::: The data :::

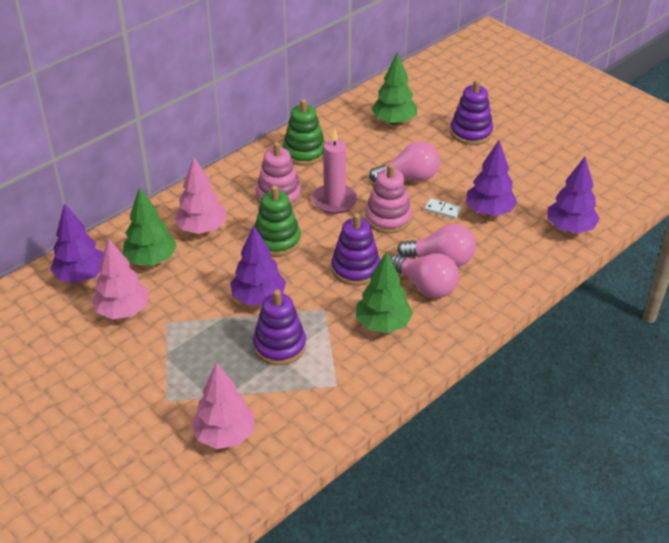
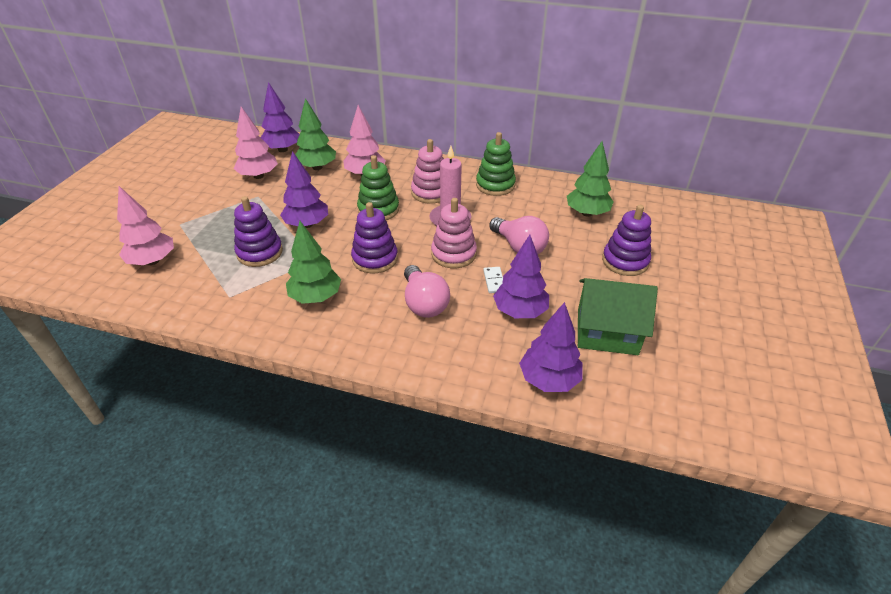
camera: 60 degrees right, 0 degrees up
(426, 286) = (381, 306): pink light bulb -> none
(541, 179) = (607, 331): none -> green house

:::

| Exercise |
Lines holding "none" in the listing above: report how many there are, with the number alone.

| Solution for this exercise |
2